------ Supplied data

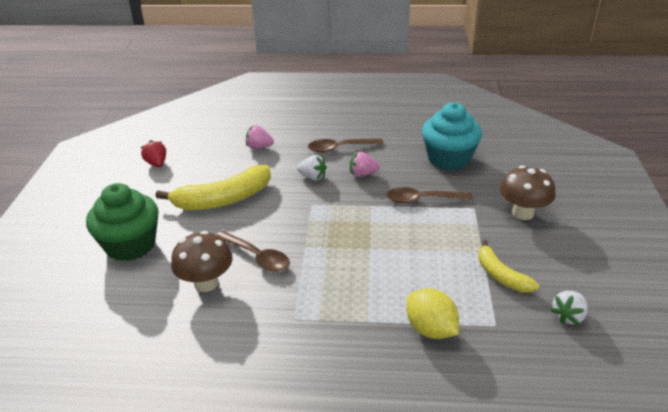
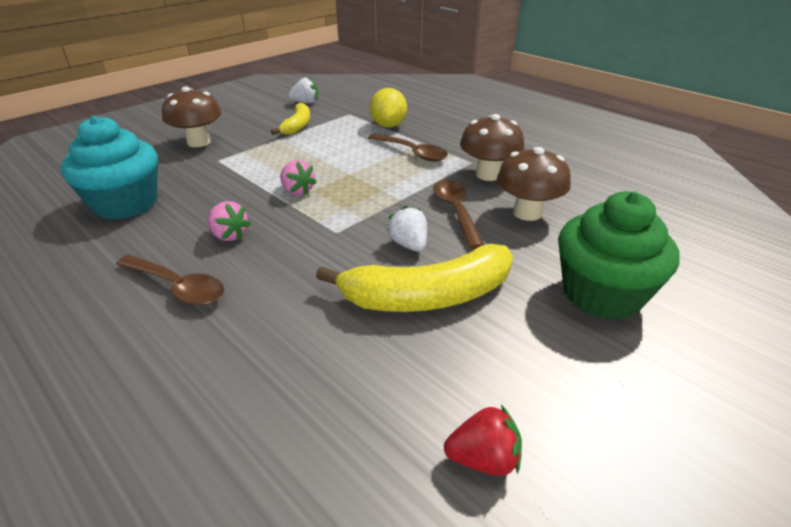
camera: 140 degrees left, 0 degrees up
(157, 164) = (483, 459): red strawberry -> red strawberry turned 105 degrees counterclockwise
(223, 199) = (428, 296): yellow banana -> yellow banana turned 150 degrees clockwise
(259, 147) = (265, 369): pink strawberry -> pink strawberry (297, 191)
(266, 310) = (488, 174): none -> brown mushroom
(312, 177) = (282, 263): white strawberry -> white strawberry (409, 245)
(422, 199) = (236, 184): brown spoon -> brown spoon (412, 153)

------------

Assignment :: Pictures should be skipped, and the records retyped word for word.

Solution to this problem ::
camera: 140 degrees left, 0 degrees up
(157, 164) = (483, 459): red strawberry -> red strawberry turned 105 degrees counterclockwise
(223, 199) = (428, 296): yellow banana -> yellow banana turned 150 degrees clockwise
(259, 147) = (265, 369): pink strawberry -> pink strawberry (297, 191)
(266, 310) = (488, 174): none -> brown mushroom
(312, 177) = (282, 263): white strawberry -> white strawberry (409, 245)
(422, 199) = (236, 184): brown spoon -> brown spoon (412, 153)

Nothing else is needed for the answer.